| Work instruction |
Using the records below, write out the line with "C1: 100uF (plus N8, minus GND) -> none" and each line after it through the final one, exactly, and only those.

(Structured diff data)
*****

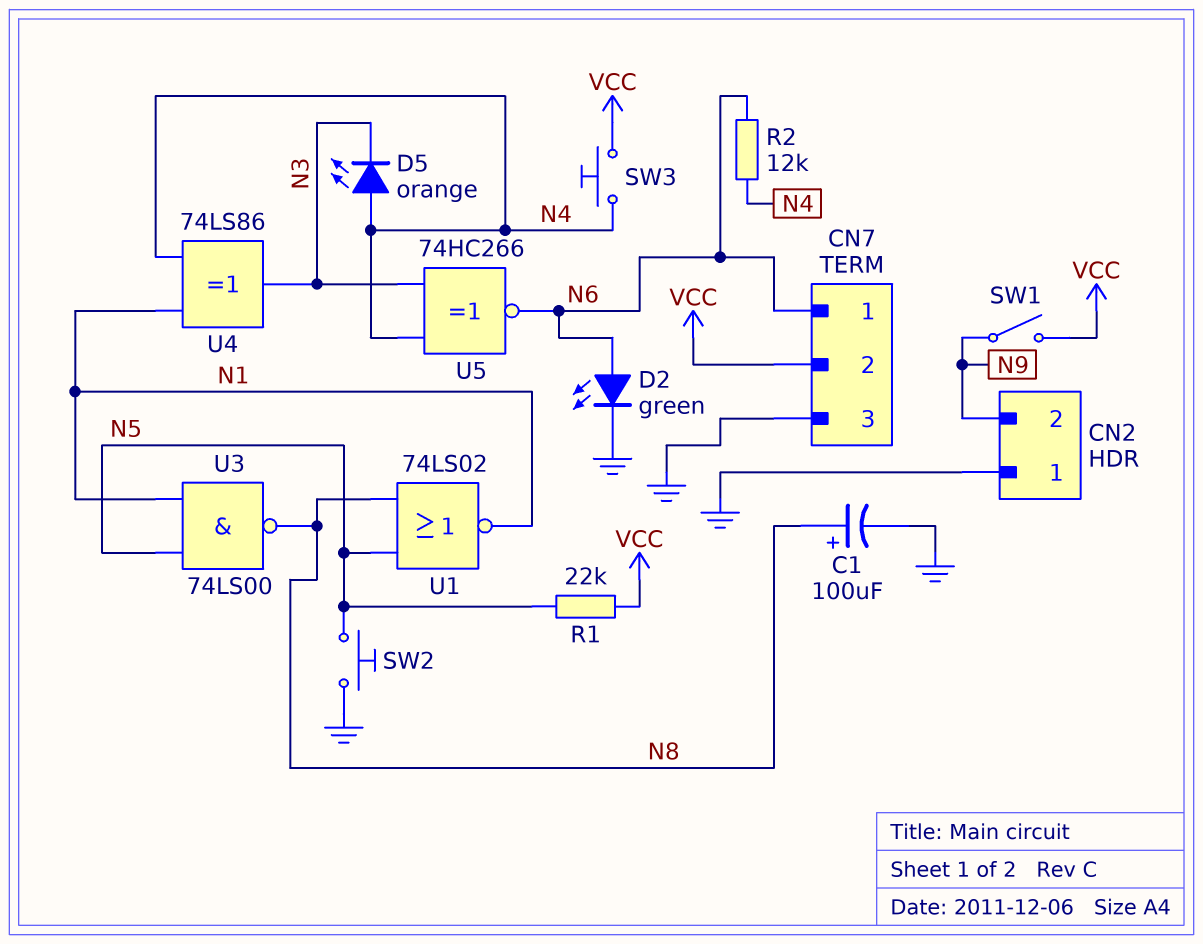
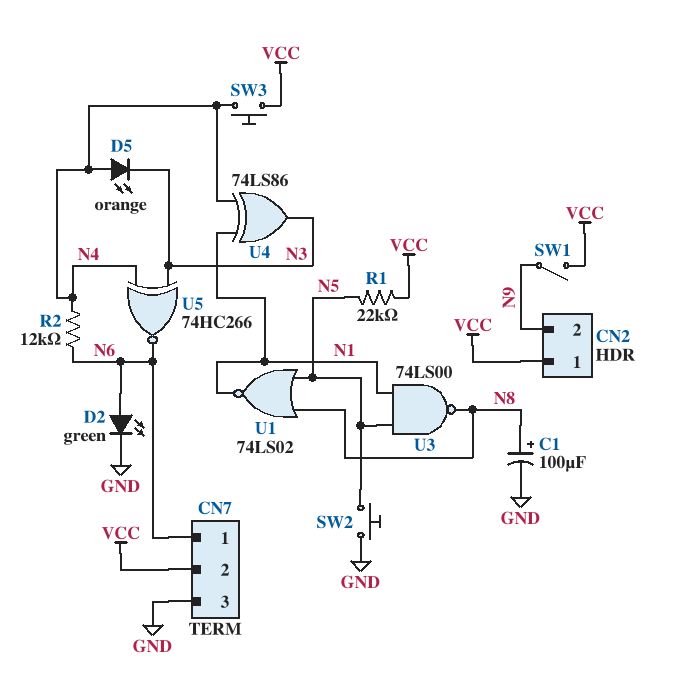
CN2 pin 1: GND -> VCC

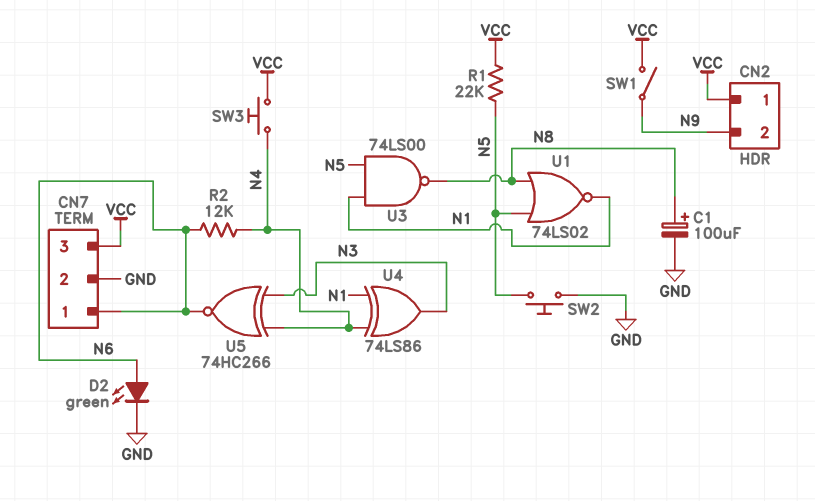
CN7 pin 2: VCC -> GND
CN7 pin 3: GND -> VCC
D5: LED orange (A N4, K N3) -> none

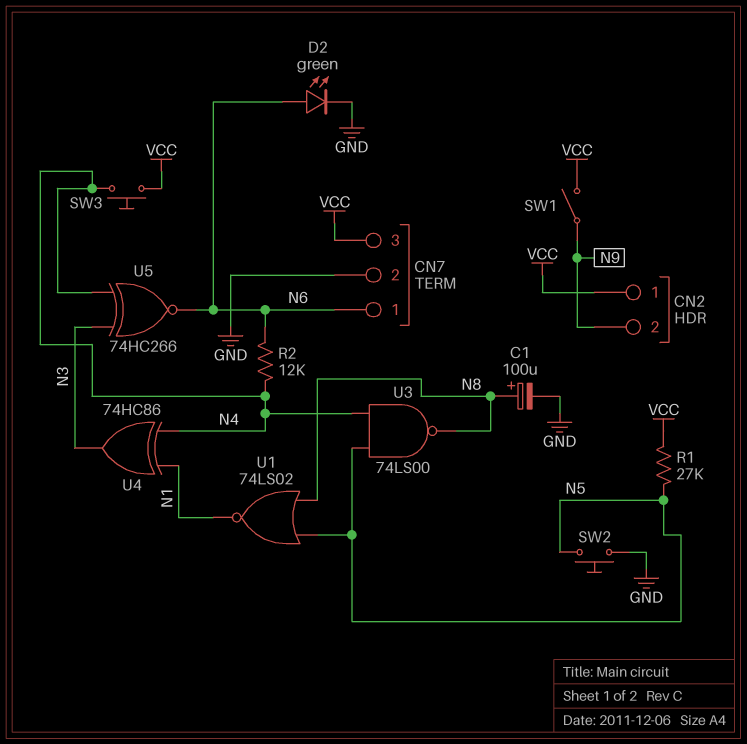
R1: 22k (N5, VCC) -> 27k (N5, VCC)
U3: NAND 74LS00 (in N1, in N5, out N8) -> NAND 74LS00 (in N4, in N5, out N8)
U4: XOR 74LS86 (in N1, in N4, out N3) -> XOR 74HC86 (in N1, in N4, out N3)

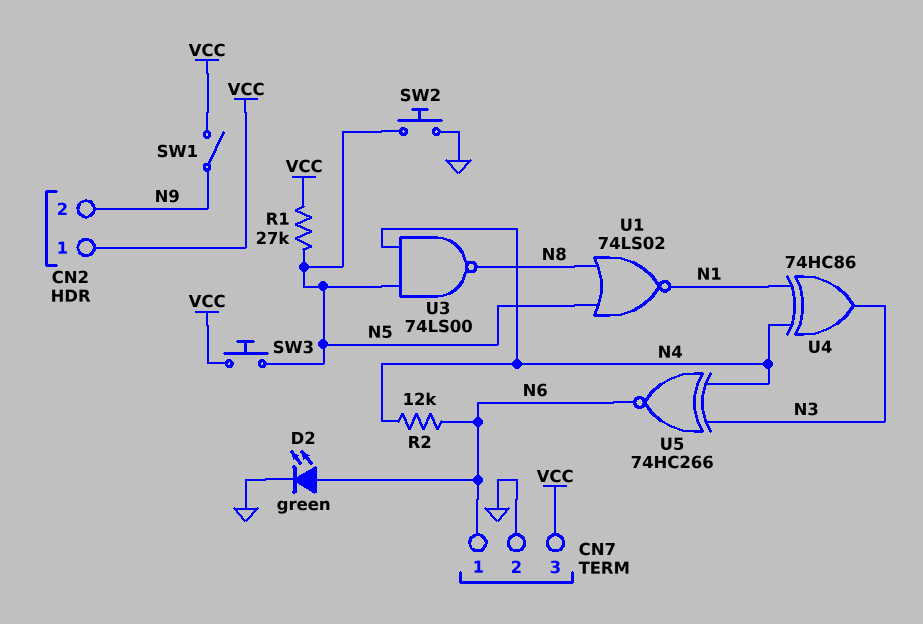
C1: 100uF (plus N8, minus GND) -> none
SW3: button (N4, VCC) -> button (N5, VCC)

*****

| Task output |
C1: 100uF (plus N8, minus GND) -> none
SW3: button (N4, VCC) -> button (N5, VCC)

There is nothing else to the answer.